Work to complete :: Write all of the lines below out again, exactly as they stand.

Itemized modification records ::
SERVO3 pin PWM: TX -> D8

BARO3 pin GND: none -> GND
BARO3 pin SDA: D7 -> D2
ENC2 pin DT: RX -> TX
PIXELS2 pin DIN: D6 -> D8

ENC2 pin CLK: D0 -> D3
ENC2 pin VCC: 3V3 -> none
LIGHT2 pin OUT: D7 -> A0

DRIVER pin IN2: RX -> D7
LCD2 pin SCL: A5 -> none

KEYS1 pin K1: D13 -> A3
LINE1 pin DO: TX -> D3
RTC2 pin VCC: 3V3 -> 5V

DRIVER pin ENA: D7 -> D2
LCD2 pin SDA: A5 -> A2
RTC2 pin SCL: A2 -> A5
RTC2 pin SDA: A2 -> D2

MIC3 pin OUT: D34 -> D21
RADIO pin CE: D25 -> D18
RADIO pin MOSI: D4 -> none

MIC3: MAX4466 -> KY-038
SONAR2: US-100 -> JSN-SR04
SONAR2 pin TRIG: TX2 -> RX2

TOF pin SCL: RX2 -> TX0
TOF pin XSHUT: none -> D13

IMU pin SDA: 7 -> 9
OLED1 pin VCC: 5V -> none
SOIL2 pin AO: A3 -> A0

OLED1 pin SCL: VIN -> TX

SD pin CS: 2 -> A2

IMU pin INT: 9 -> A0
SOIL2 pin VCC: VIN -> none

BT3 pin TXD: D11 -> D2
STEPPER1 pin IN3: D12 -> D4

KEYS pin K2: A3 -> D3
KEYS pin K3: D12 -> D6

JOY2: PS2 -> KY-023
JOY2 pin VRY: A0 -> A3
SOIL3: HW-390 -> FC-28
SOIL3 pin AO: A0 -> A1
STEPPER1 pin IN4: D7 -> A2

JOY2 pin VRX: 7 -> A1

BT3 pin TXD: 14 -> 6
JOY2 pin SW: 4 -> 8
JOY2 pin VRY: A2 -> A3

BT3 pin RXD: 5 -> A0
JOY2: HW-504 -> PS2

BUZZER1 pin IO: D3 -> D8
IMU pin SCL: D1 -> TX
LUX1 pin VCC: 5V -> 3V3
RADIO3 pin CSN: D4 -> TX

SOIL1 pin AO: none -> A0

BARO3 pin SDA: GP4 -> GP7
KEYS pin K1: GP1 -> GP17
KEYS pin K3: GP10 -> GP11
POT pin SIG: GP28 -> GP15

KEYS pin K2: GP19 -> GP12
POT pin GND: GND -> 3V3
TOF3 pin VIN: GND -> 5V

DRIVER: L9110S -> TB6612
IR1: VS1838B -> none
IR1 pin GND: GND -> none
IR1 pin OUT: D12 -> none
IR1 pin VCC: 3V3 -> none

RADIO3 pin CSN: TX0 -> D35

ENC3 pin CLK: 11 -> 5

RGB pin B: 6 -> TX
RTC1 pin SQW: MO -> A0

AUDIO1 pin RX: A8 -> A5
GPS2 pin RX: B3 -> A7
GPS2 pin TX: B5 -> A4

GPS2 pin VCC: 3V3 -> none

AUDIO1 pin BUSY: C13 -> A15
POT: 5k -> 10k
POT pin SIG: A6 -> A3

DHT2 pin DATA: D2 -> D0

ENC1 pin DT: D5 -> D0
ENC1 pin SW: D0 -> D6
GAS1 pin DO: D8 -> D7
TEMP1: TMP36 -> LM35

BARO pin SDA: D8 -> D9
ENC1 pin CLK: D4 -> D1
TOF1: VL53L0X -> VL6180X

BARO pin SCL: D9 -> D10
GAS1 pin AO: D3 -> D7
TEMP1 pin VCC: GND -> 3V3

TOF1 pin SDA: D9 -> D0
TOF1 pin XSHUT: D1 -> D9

Result below ::
SERVO3 pin PWM: TX -> D8

BARO3 pin GND: none -> GND
BARO3 pin SDA: D7 -> D2
ENC2 pin DT: RX -> TX
PIXELS2 pin DIN: D6 -> D8

ENC2 pin CLK: D0 -> D3
ENC2 pin VCC: 3V3 -> none
LIGHT2 pin OUT: D7 -> A0

DRIVER pin IN2: RX -> D7
LCD2 pin SCL: A5 -> none

KEYS1 pin K1: D13 -> A3
LINE1 pin DO: TX -> D3
RTC2 pin VCC: 3V3 -> 5V

DRIVER pin ENA: D7 -> D2
LCD2 pin SDA: A5 -> A2
RTC2 pin SCL: A2 -> A5
RTC2 pin SDA: A2 -> D2

MIC3 pin OUT: D34 -> D21
RADIO pin CE: D25 -> D18
RADIO pin MOSI: D4 -> none

MIC3: MAX4466 -> KY-038
SONAR2: US-100 -> JSN-SR04
SONAR2 pin TRIG: TX2 -> RX2

TOF pin SCL: RX2 -> TX0
TOF pin XSHUT: none -> D13

IMU pin SDA: 7 -> 9
OLED1 pin VCC: 5V -> none
SOIL2 pin AO: A3 -> A0

OLED1 pin SCL: VIN -> TX

SD pin CS: 2 -> A2

IMU pin INT: 9 -> A0
SOIL2 pin VCC: VIN -> none

BT3 pin TXD: D11 -> D2
STEPPER1 pin IN3: D12 -> D4

KEYS pin K2: A3 -> D3
KEYS pin K3: D12 -> D6

JOY2: PS2 -> KY-023
JOY2 pin VRY: A0 -> A3
SOIL3: HW-390 -> FC-28
SOIL3 pin AO: A0 -> A1
STEPPER1 pin IN4: D7 -> A2

JOY2 pin VRX: 7 -> A1

BT3 pin TXD: 14 -> 6
JOY2 pin SW: 4 -> 8
JOY2 pin VRY: A2 -> A3

BT3 pin RXD: 5 -> A0
JOY2: HW-504 -> PS2

BUZZER1 pin IO: D3 -> D8
IMU pin SCL: D1 -> TX
LUX1 pin VCC: 5V -> 3V3
RADIO3 pin CSN: D4 -> TX

SOIL1 pin AO: none -> A0

BARO3 pin SDA: GP4 -> GP7
KEYS pin K1: GP1 -> GP17
KEYS pin K3: GP10 -> GP11
POT pin SIG: GP28 -> GP15

KEYS pin K2: GP19 -> GP12
POT pin GND: GND -> 3V3
TOF3 pin VIN: GND -> 5V

DRIVER: L9110S -> TB6612
IR1: VS1838B -> none
IR1 pin GND: GND -> none
IR1 pin OUT: D12 -> none
IR1 pin VCC: 3V3 -> none

RADIO3 pin CSN: TX0 -> D35

ENC3 pin CLK: 11 -> 5

RGB pin B: 6 -> TX
RTC1 pin SQW: MO -> A0

AUDIO1 pin RX: A8 -> A5
GPS2 pin RX: B3 -> A7
GPS2 pin TX: B5 -> A4

GPS2 pin VCC: 3V3 -> none

AUDIO1 pin BUSY: C13 -> A15
POT: 5k -> 10k
POT pin SIG: A6 -> A3

DHT2 pin DATA: D2 -> D0

ENC1 pin DT: D5 -> D0
ENC1 pin SW: D0 -> D6
GAS1 pin DO: D8 -> D7
TEMP1: TMP36 -> LM35

BARO pin SDA: D8 -> D9
ENC1 pin CLK: D4 -> D1
TOF1: VL53L0X -> VL6180X

BARO pin SCL: D9 -> D10
GAS1 pin AO: D3 -> D7
TEMP1 pin VCC: GND -> 3V3

TOF1 pin SDA: D9 -> D0
TOF1 pin XSHUT: D1 -> D9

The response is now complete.